##### The data #####
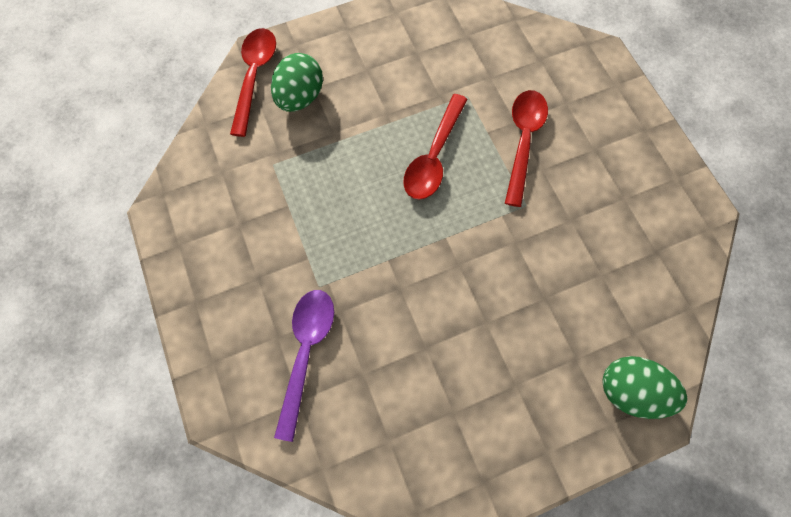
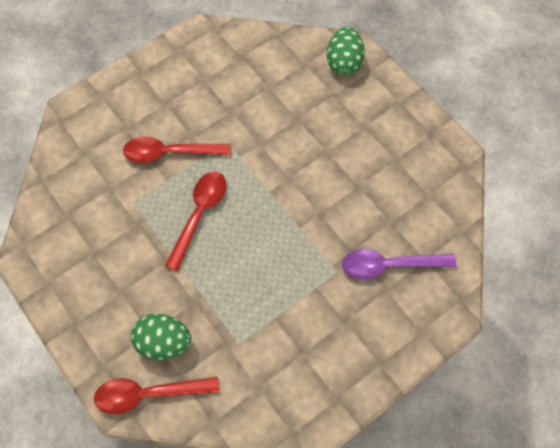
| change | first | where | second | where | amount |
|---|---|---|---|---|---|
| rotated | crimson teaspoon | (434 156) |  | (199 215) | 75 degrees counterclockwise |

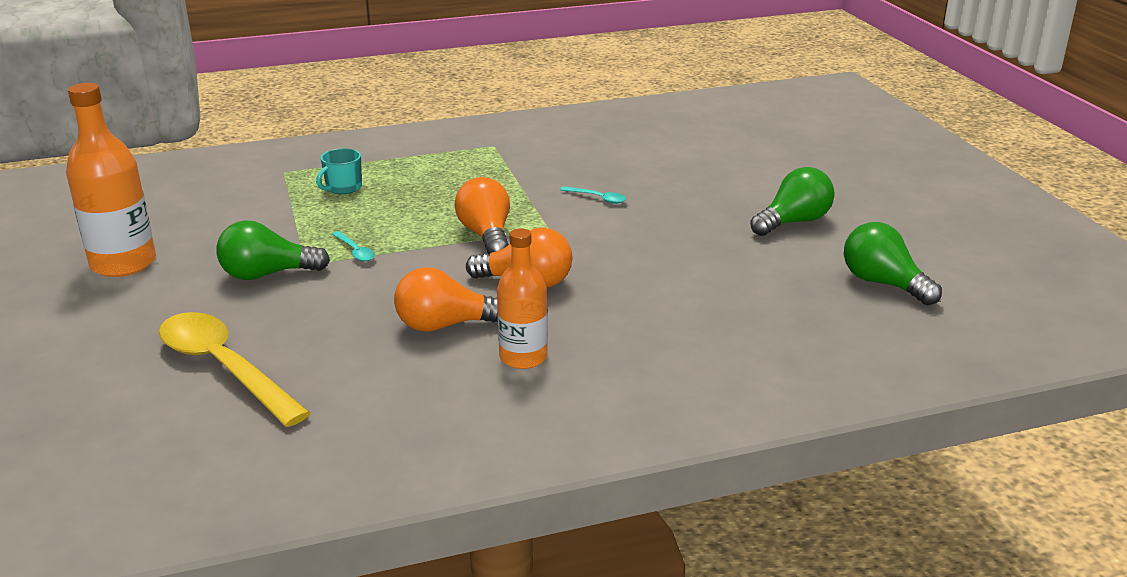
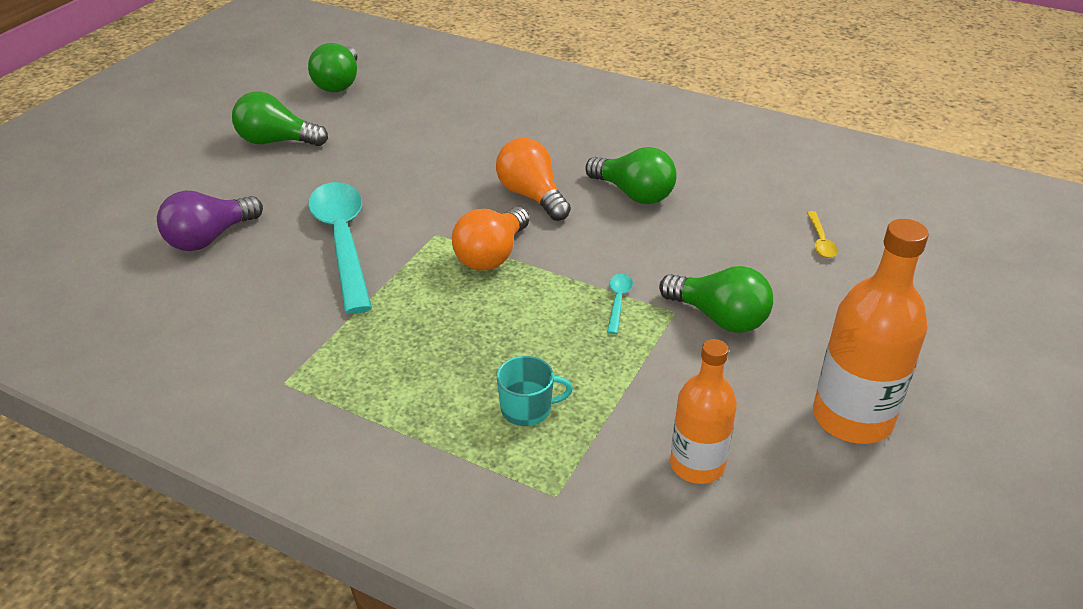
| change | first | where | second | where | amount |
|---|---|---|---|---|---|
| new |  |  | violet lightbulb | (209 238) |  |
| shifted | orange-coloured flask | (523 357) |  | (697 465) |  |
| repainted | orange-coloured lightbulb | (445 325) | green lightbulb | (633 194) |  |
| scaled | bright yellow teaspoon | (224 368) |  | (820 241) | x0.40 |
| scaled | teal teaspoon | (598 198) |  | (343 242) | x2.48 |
#####
#### Problem to solve:
What is needed is every entry written out word for word, with no pictures.

#### Task answer:
| change | first | where | second | where | amount |
|---|---|---|---|---|---|
| rotated | crimson teaspoon | (434 156) |  | (199 215) | 75 degrees counterclockwise |

| change | first | where | second | where | amount |
|---|---|---|---|---|---|
| new |  |  | violet lightbulb | (209 238) |  |
| shifted | orange-coloured flask | (523 357) |  | (697 465) |  |
| repainted | orange-coloured lightbulb | (445 325) | green lightbulb | (633 194) |  |
| scaled | bright yellow teaspoon | (224 368) |  | (820 241) | x0.40 |
| scaled | teal teaspoon | (598 198) |  | (343 242) | x2.48 |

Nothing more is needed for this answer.